§ Problem description
Only the lines below between the ones containing "R2: 12k (+3V3, NET9) -> 12k (NET7, NET9)" and "U4: TLV70033 -> XC6220", inclusive, are to be reproduced, each exactly as it stands.

§ Input data
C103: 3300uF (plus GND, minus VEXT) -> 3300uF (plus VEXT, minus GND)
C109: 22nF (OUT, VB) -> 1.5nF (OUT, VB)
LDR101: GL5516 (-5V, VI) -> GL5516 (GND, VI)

...

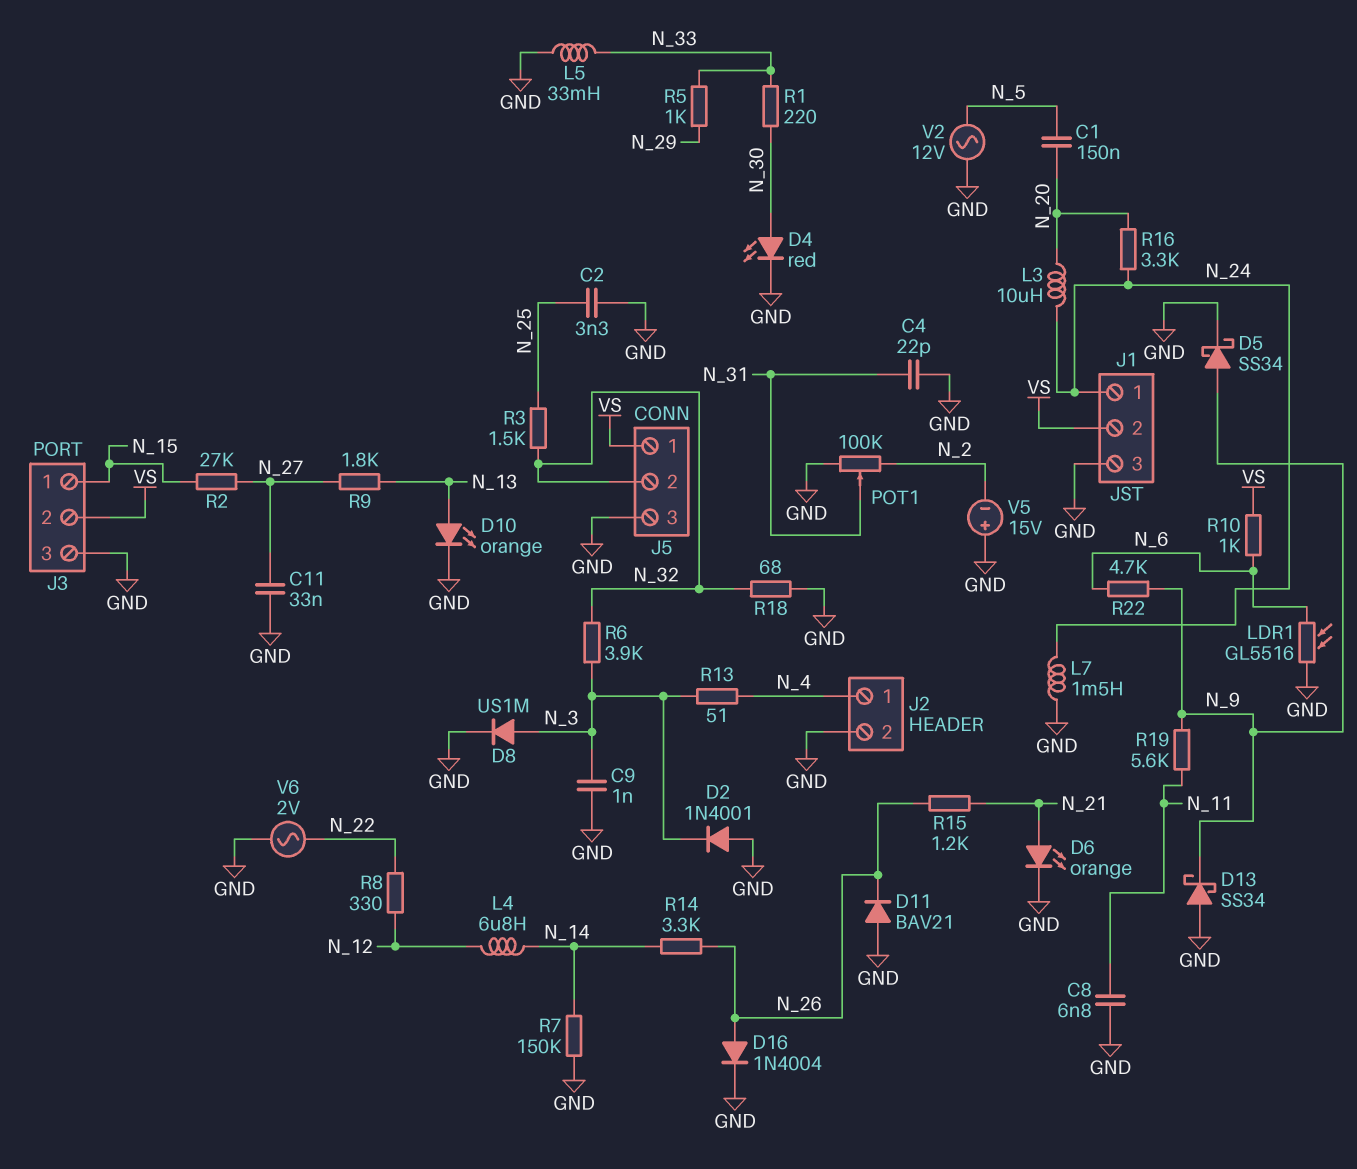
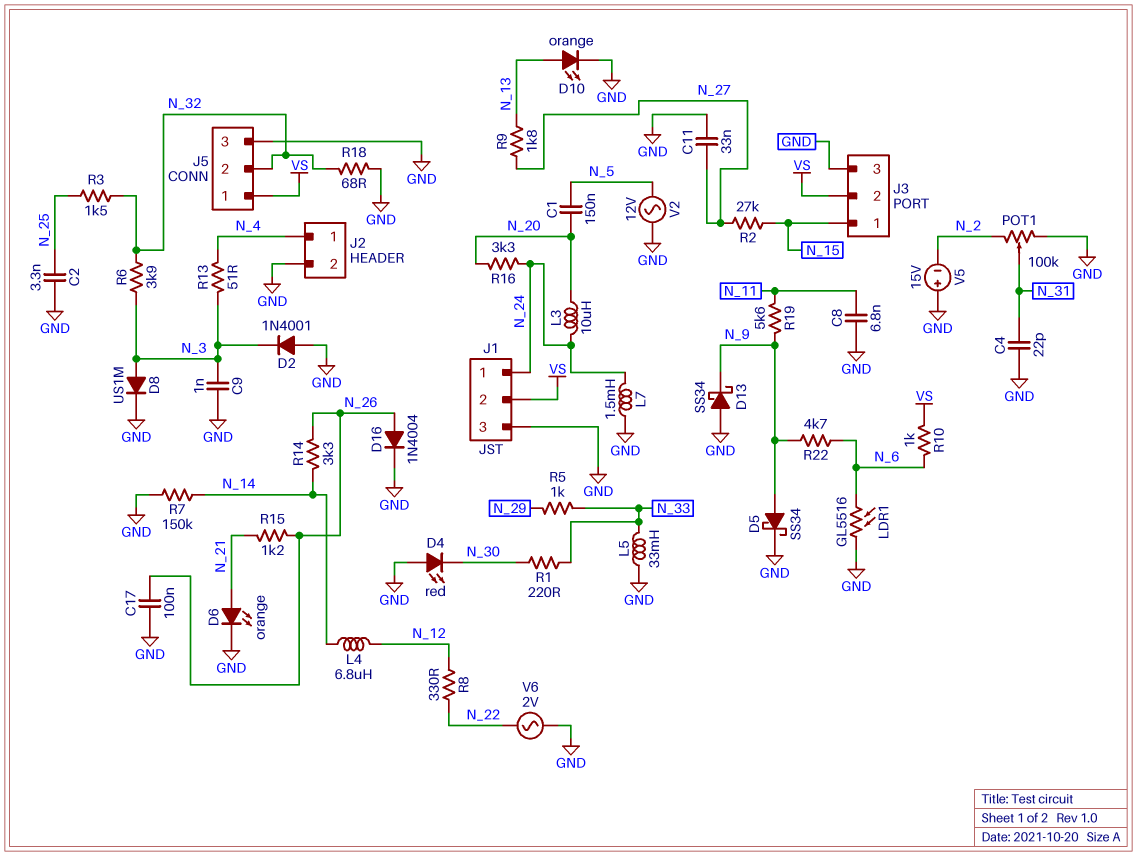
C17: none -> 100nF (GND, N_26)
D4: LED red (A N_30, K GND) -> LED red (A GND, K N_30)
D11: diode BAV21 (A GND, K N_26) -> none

==

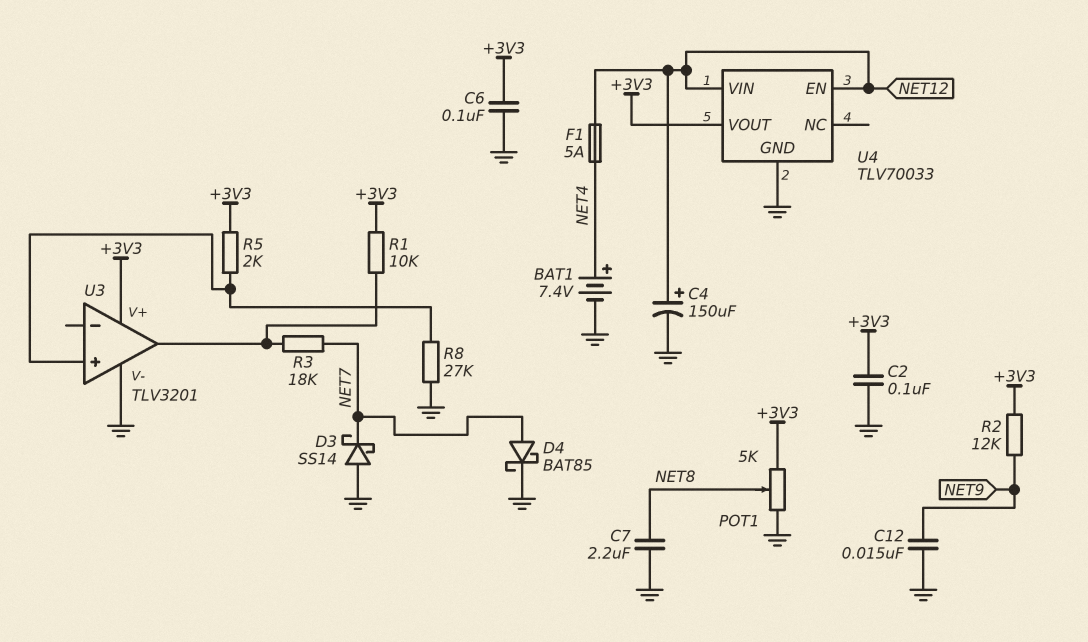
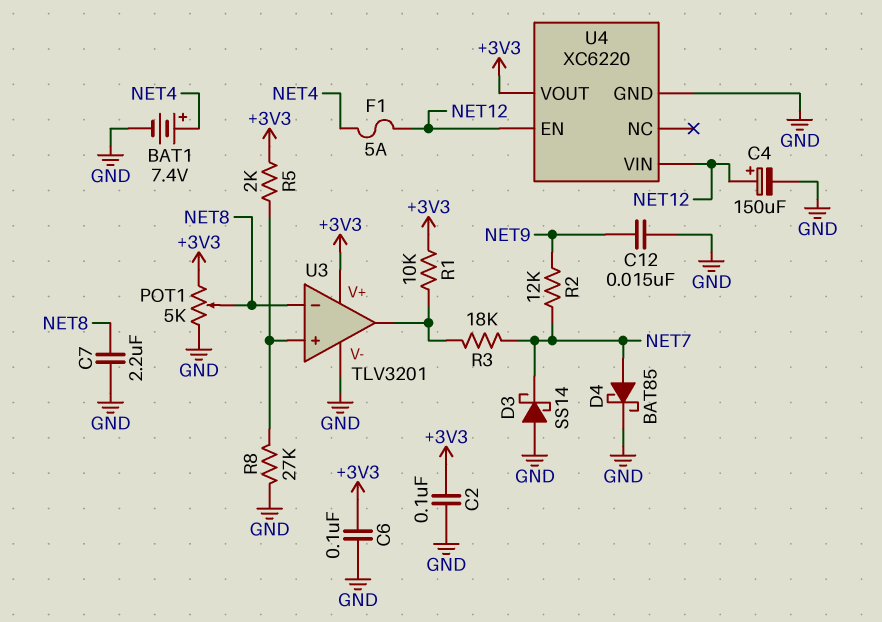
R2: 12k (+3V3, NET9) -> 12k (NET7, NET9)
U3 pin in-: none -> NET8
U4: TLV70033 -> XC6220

§ Task result
R2: 12k (+3V3, NET9) -> 12k (NET7, NET9)
U3 pin in-: none -> NET8
U4: TLV70033 -> XC6220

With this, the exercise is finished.